Data excerpts
=======
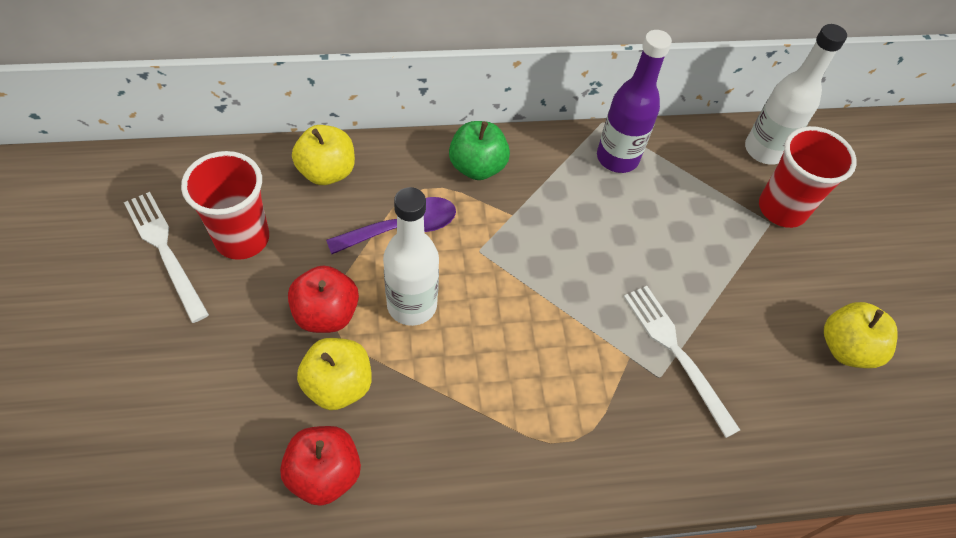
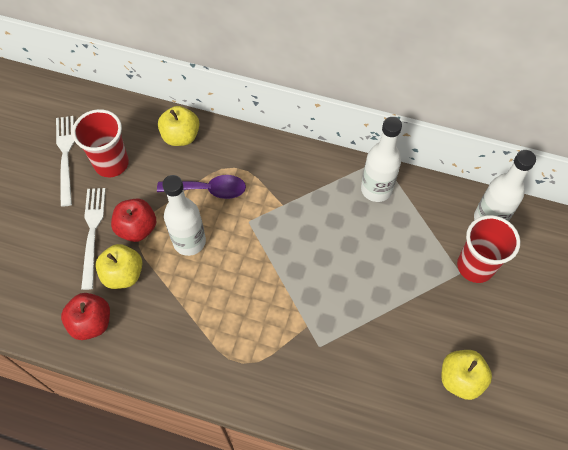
camera: 30 degrees right, 5 degrees up
green apple [449,121,510,180] -> none
purple bottle [597,30,672,173] -> white bottle [361,117,402,202]
white fork [624,286,740,438] -> white fork moved to [81,188,106,290]

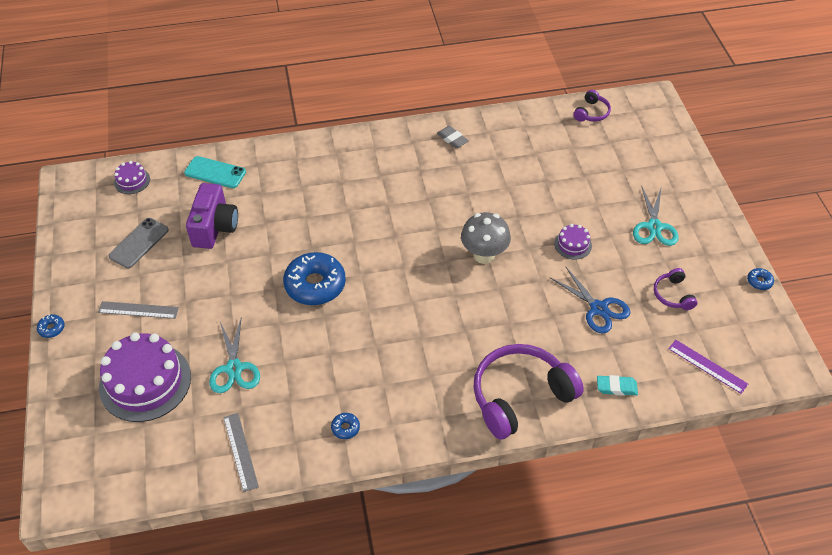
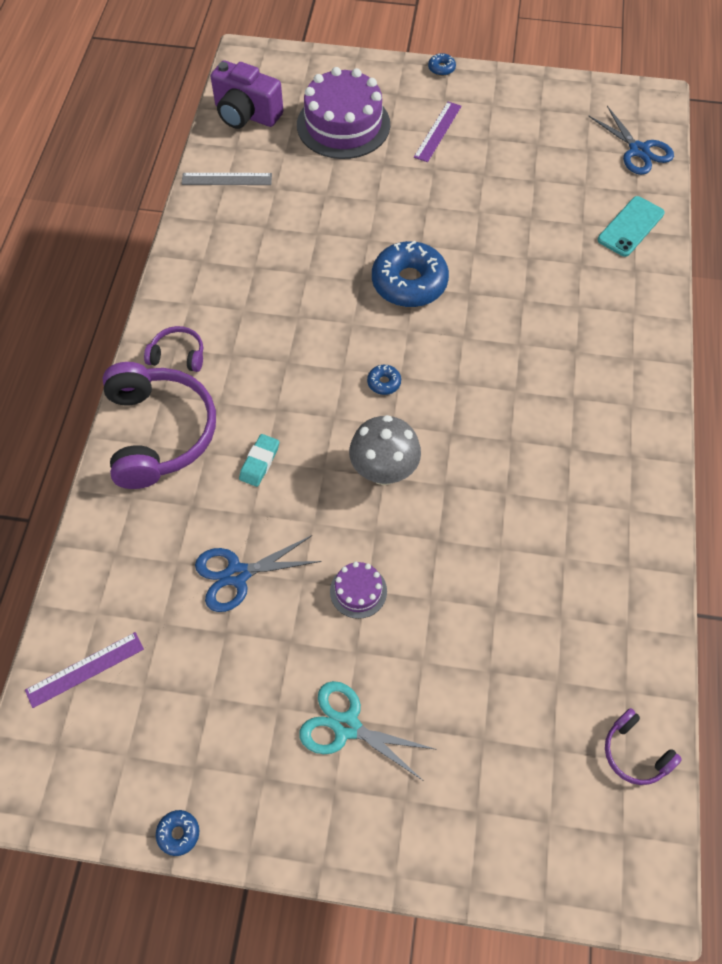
camera: 110 degrees right, 10 degrees up
grey ruler [98,301,179,319] -> purple ruler [414,102,462,162]
grey phone [109,218,169,268] -> none
purple cake [114,161,150,194] -> blue scissors [589,106,674,175]
purple camera [186,183,238,249] -> purple camera moved to [211,60,283,129]
turquoise scissors [209,319,260,393] -> none
blue donut [331,413,360,439] -> blue donut moved to [367,365,401,395]
grey eraser [437,126,469,148] -> none
turquoise eraser [597,375,638,396] -> turquoise eraser moved to [239,434,279,487]
purple headphones [654,268,697,310] -> purple headphones moved to [144,326,203,372]

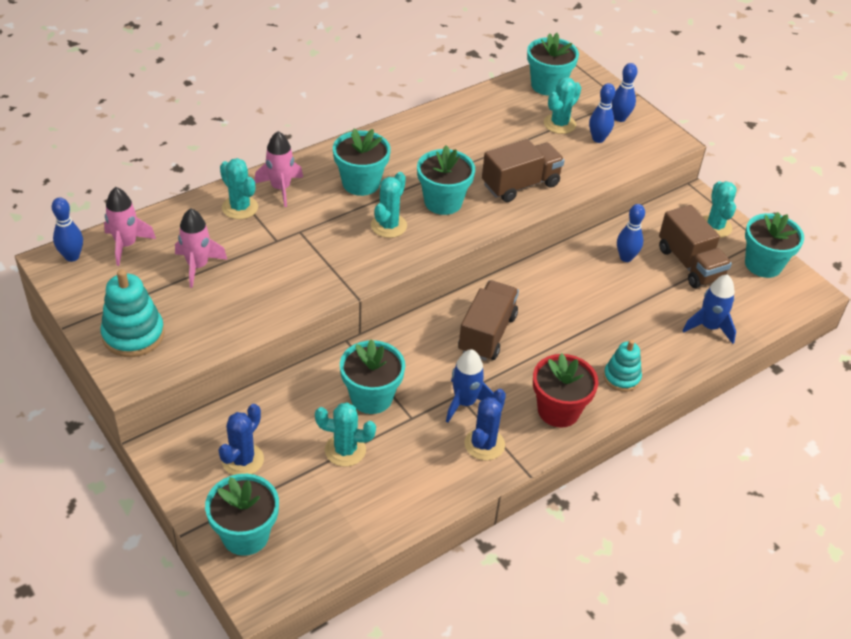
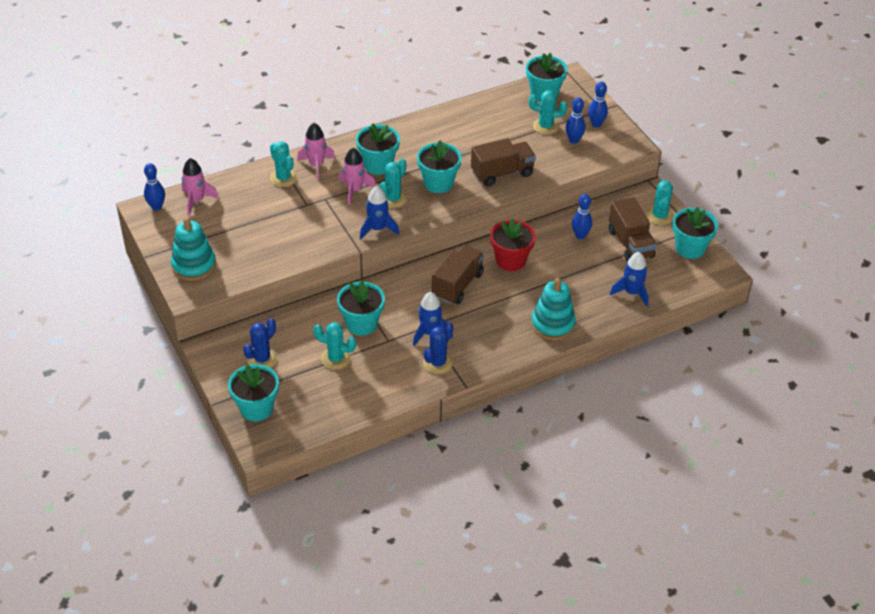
camera: 10 degrees right, 0 degrees up
pink rocket [175,208,227,288] -> pink rocket moved to [339,148,376,205]
red flower pot [533,353,598,428] -> red flower pot moved to [490,218,536,271]
turquoise cactus [544,77,581,134] -> turquoise cactus turned 45 degrees clockwise [529,90,567,135]
turquoise stacking toy [604,340,642,392] -> turquoise stacking toy [531,278,576,340], size x1.55
none -> blue rocket [360,186,399,239]

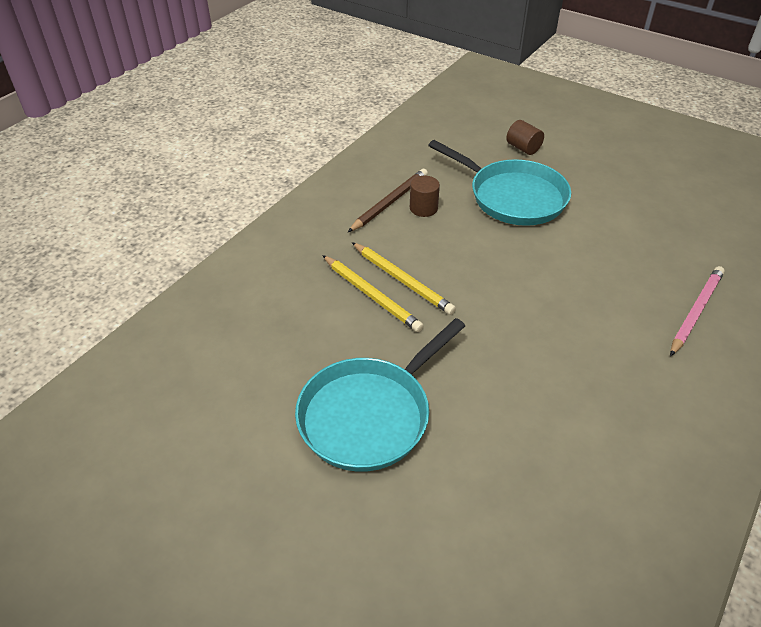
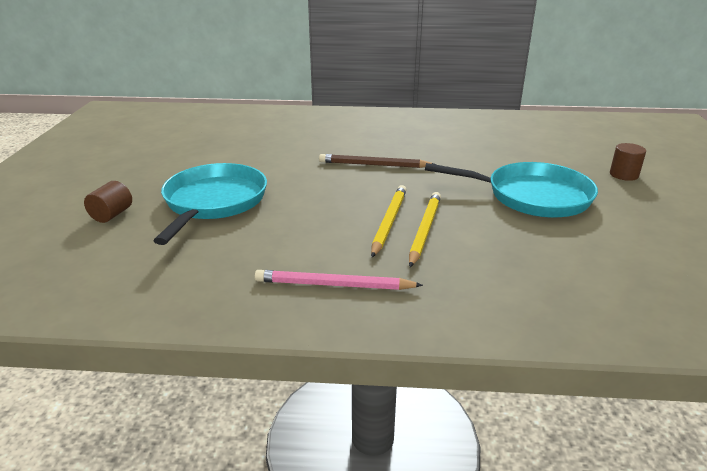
camera: 120 degrees left, 15 degrees down
brown pencil [348,169,428,232] -> brown pencil moved to [319,154,436,168]
brown cylinder [410,176,440,217] -> brown cylinder moved to [610,143,646,181]
pink pencil [670,266,725,356] -> pink pencil moved to [255,270,423,290]

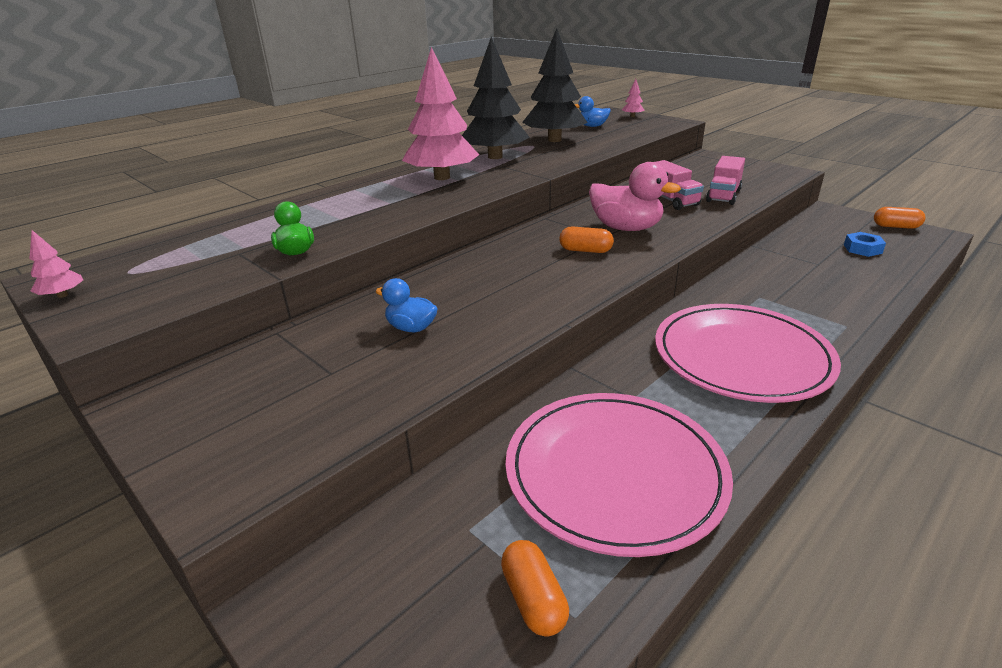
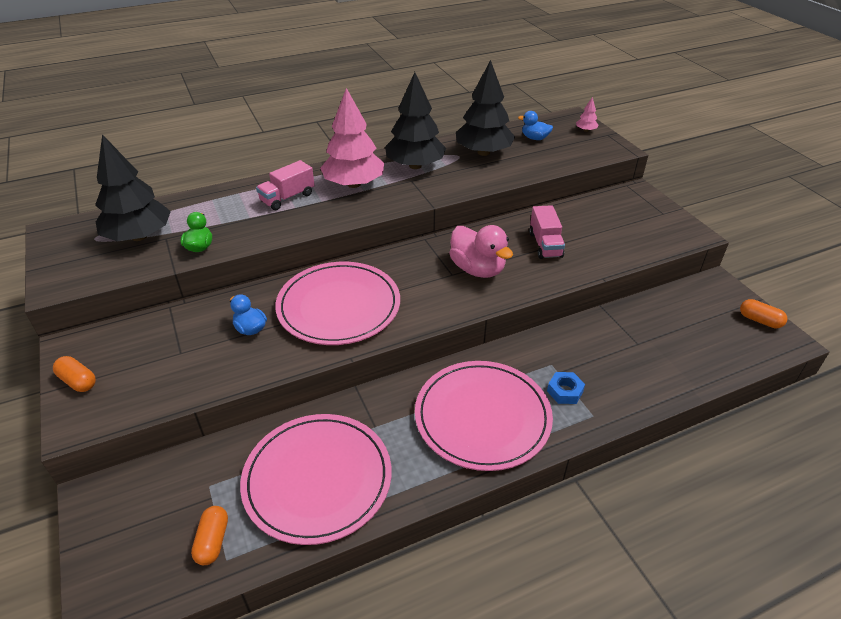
camera: 20 degrees right, 10 degrees up
pink tree [29,230,83,298] -> none
orange capsule [559,226,614,253] -> orange capsule moved to [53,356,96,392]
pink truck [706,156,745,205] -> pink truck moved to [256,160,315,210]
blue nut [844,232,886,257] -> blue nut moved to [547,372,585,404]
none -> black tree [95,134,171,241]
none -> pink plate [275,262,400,345]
=======
REQUIREMENT
With the pictures removed from your copy, retype the lines above from the one that contains "pink rocket [175,208,227,288]" through the one that contains "pink tree [29,230,83,298] -> none", exactly.

WRITTEN RESPONSE
pink rocket [175,208,227,288] -> pink rocket moved to [339,148,376,205]
red flower pot [533,353,598,428] -> red flower pot moved to [490,218,536,271]
turquoise cactus [544,77,581,134] -> turquoise cactus turned 45 degrees clockwise [529,90,567,135]
turquoise stacking toy [604,340,642,392] -> turquoise stacking toy [531,278,576,340], size x1.55
none -> blue rocket [360,186,399,239]

camera: 120 degrees left, 15 degrees down
brown pencil [348,169,428,232] -> brown pencil moved to [319,154,436,168]
brown cylinder [410,176,440,217] -> brown cylinder moved to [610,143,646,181]
pink pencil [670,266,725,356] -> pink pencil moved to [255,270,423,290]

camera: 20 degrees right, 10 degrees up
pink tree [29,230,83,298] -> none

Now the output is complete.